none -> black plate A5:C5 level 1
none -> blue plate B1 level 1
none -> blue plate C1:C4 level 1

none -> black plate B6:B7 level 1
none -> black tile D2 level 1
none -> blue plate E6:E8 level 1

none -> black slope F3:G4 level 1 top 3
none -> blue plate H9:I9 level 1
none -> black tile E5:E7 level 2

──────────

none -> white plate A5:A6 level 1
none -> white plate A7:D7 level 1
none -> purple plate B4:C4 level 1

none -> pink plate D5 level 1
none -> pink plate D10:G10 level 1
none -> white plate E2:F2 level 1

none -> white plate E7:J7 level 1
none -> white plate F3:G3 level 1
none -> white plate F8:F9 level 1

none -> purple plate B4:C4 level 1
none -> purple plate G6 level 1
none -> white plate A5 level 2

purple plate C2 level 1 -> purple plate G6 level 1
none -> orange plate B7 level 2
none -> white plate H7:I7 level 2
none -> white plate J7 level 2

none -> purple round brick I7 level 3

──────────

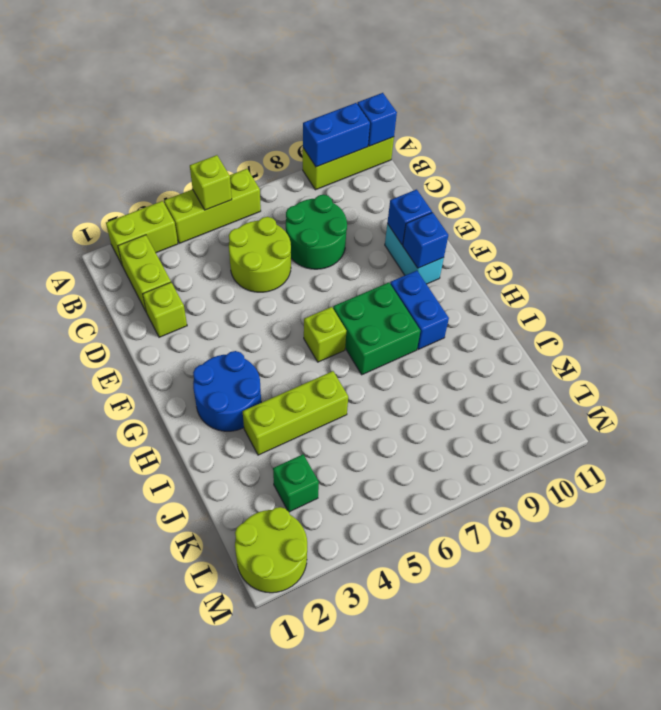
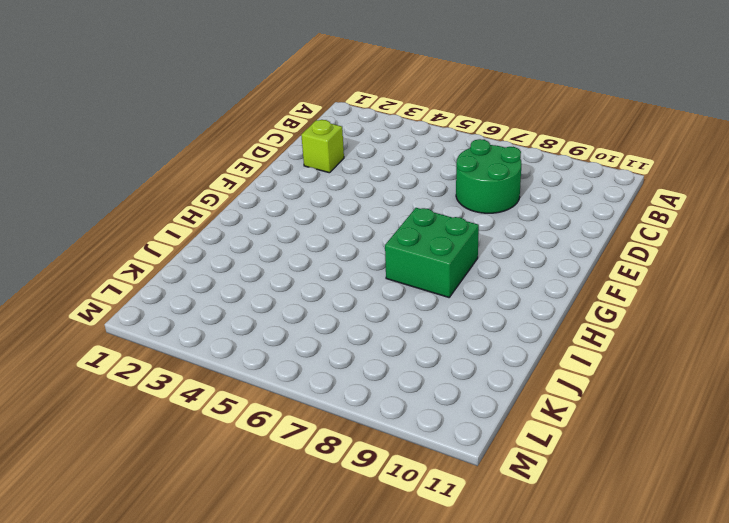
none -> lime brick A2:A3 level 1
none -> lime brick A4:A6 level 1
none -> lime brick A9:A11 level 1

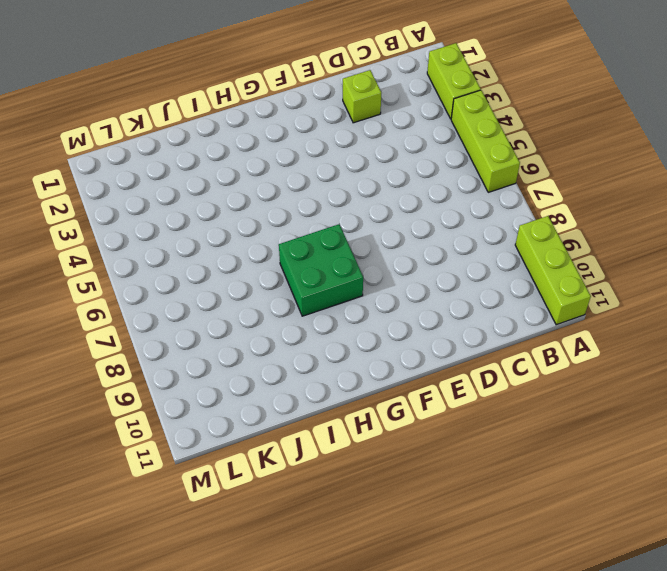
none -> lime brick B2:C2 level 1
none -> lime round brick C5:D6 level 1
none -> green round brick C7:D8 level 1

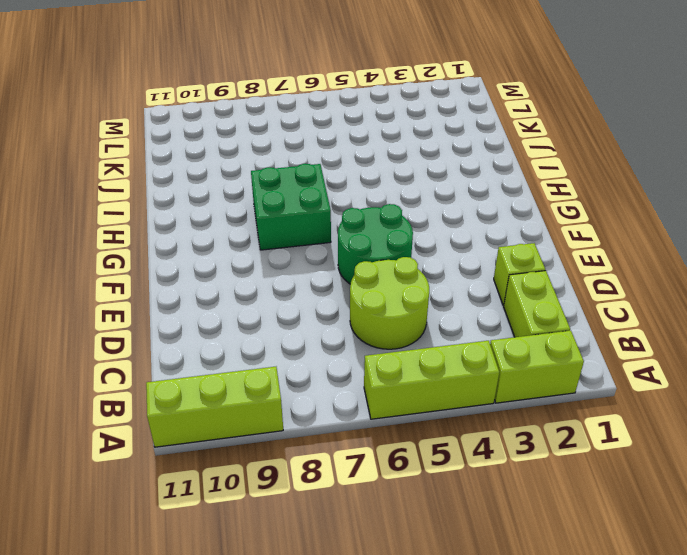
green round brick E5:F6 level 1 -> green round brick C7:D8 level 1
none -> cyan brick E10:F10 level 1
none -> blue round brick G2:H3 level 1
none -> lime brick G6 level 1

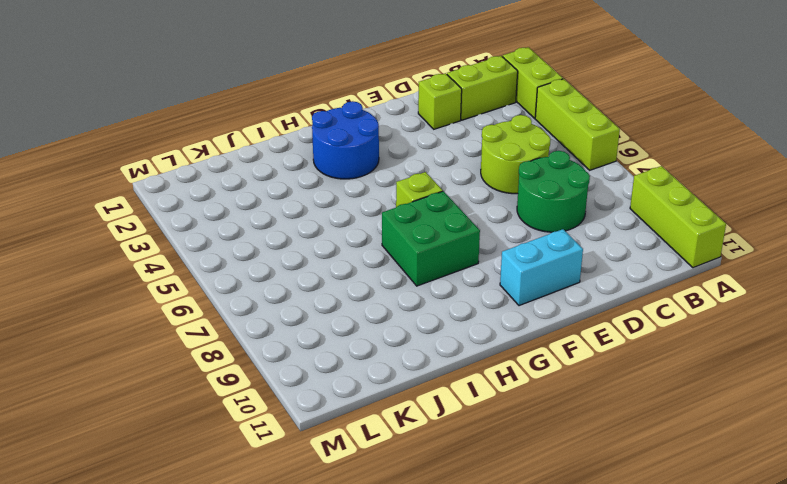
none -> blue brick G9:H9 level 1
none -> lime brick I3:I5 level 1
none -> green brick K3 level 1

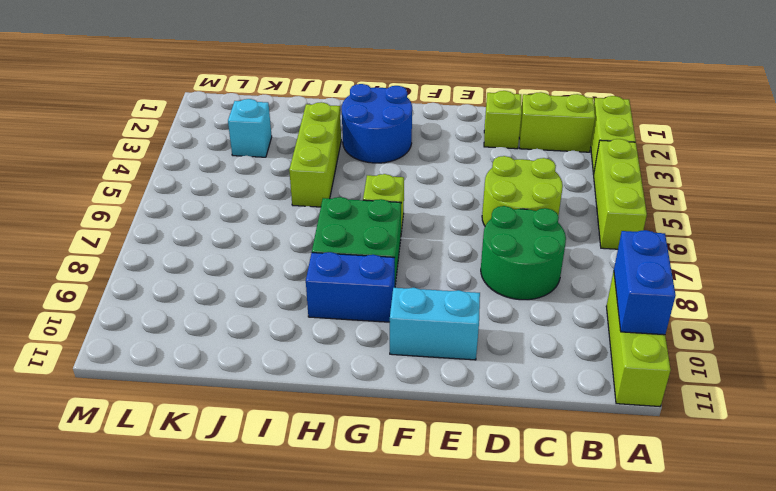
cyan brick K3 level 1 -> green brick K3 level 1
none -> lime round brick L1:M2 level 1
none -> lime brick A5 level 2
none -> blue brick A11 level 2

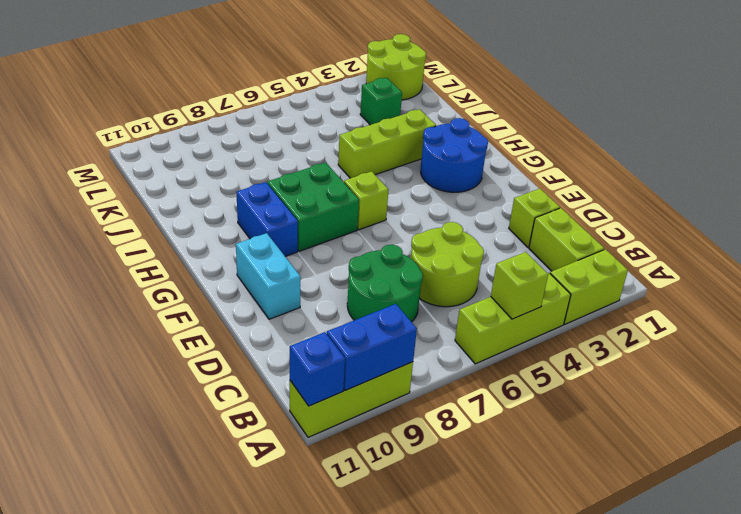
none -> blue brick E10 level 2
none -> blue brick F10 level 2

──────────

• What the task requires: Say only how many lines above contain "round", with no other words.

• Solved problem: 6